[[ RECORDS FOR THE EXERCISE, beginning ]]

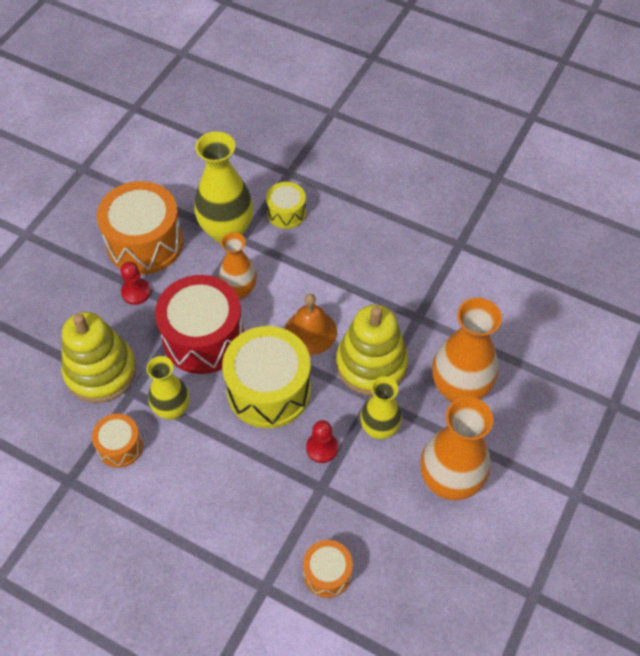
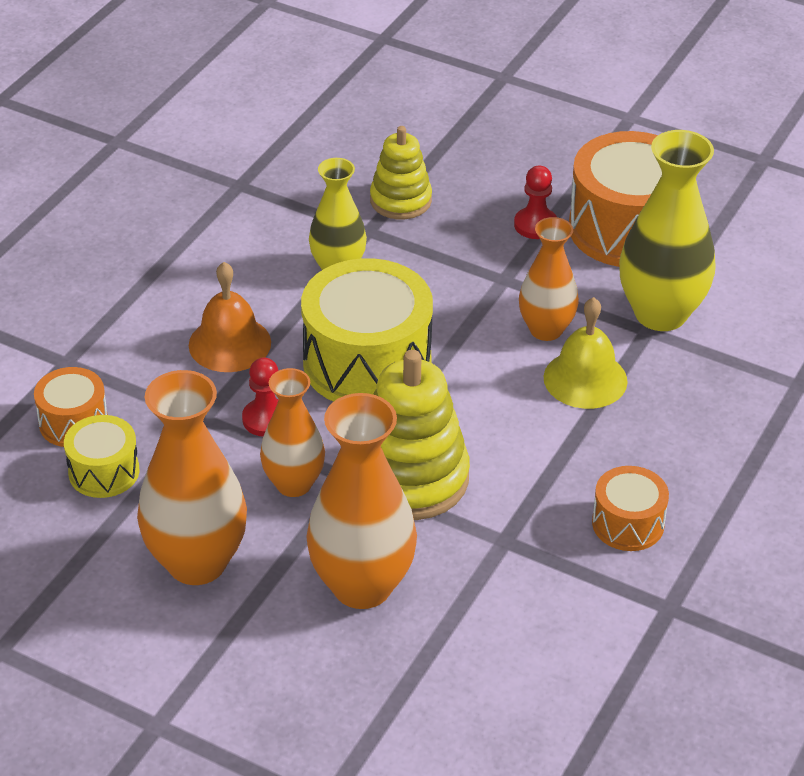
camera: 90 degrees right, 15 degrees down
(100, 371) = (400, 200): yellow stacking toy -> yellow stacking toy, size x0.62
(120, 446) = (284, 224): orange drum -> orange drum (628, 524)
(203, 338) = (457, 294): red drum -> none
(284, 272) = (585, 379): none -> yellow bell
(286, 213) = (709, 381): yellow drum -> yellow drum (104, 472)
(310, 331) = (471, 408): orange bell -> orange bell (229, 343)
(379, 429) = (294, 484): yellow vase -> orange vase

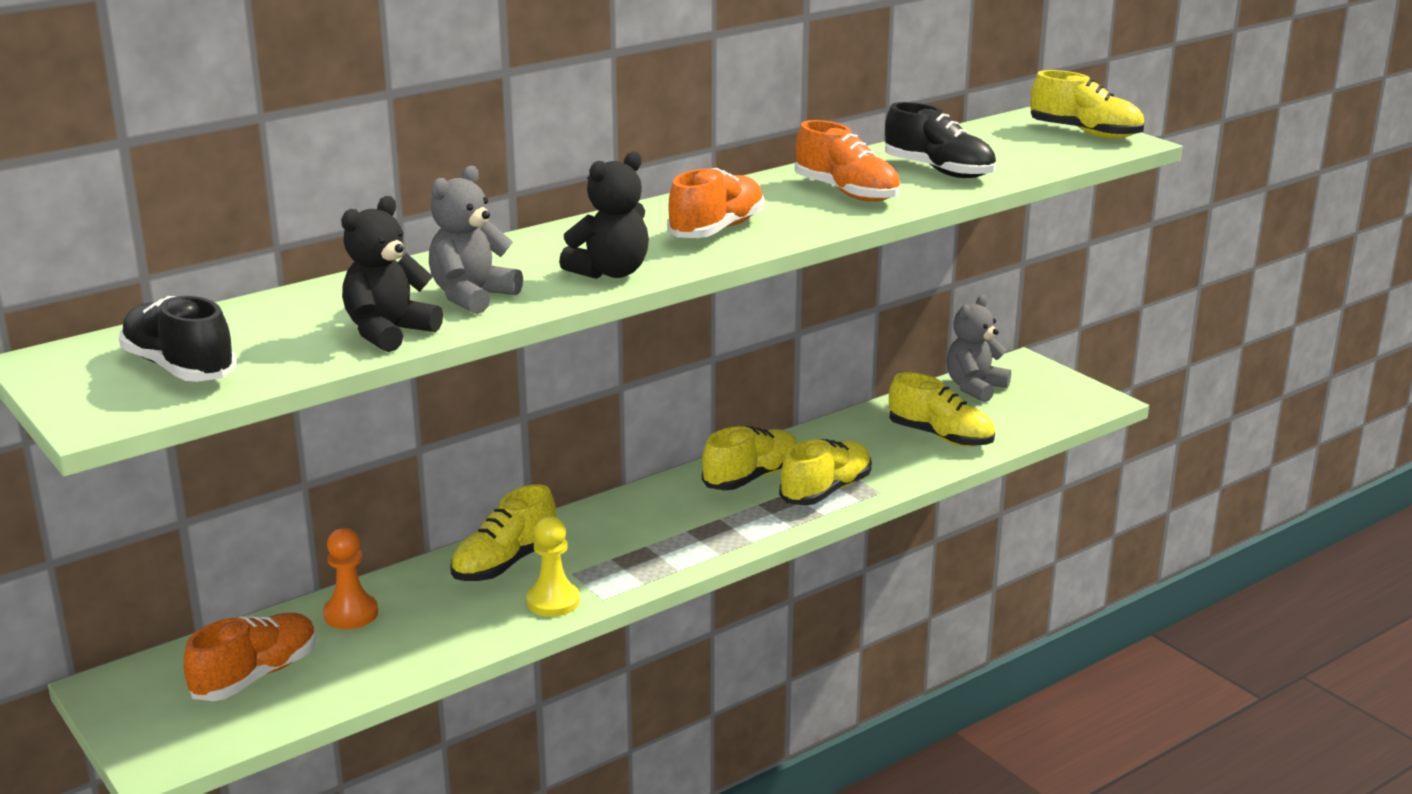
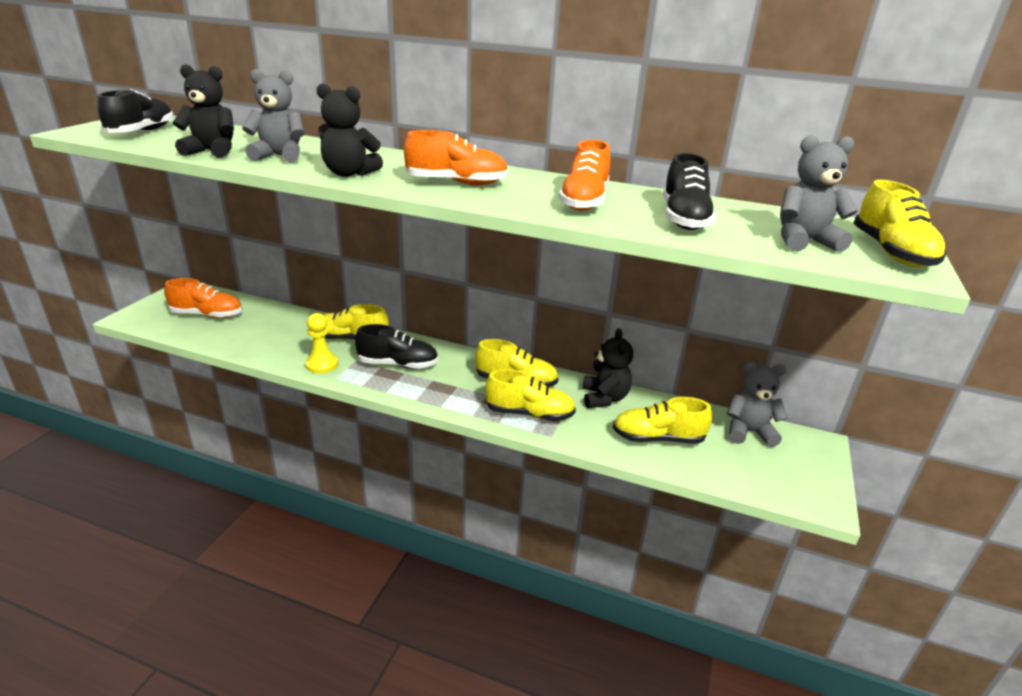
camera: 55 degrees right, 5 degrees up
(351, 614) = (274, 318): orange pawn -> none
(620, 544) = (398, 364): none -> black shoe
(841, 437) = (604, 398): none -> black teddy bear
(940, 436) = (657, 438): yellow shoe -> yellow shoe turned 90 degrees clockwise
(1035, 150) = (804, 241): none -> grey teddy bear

[[ RECORDS FOR THE EXERCISE, end ]]

(HOW TO COMPLETE THIS TASK)
Only exact repeats of the lines from the one containing "(100, 371) = (400, 200): yellow" through the end of the listing above are wanted here; pictures are not.

(RESPONSE TO THIS EXERCISE)
(100, 371) = (400, 200): yellow stacking toy -> yellow stacking toy, size x0.62
(120, 446) = (284, 224): orange drum -> orange drum (628, 524)
(203, 338) = (457, 294): red drum -> none
(284, 272) = (585, 379): none -> yellow bell
(286, 213) = (709, 381): yellow drum -> yellow drum (104, 472)
(310, 331) = (471, 408): orange bell -> orange bell (229, 343)
(379, 429) = (294, 484): yellow vase -> orange vase

camera: 55 degrees right, 5 degrees up
(351, 614) = (274, 318): orange pawn -> none
(620, 544) = (398, 364): none -> black shoe
(841, 437) = (604, 398): none -> black teddy bear
(940, 436) = (657, 438): yellow shoe -> yellow shoe turned 90 degrees clockwise
(1035, 150) = (804, 241): none -> grey teddy bear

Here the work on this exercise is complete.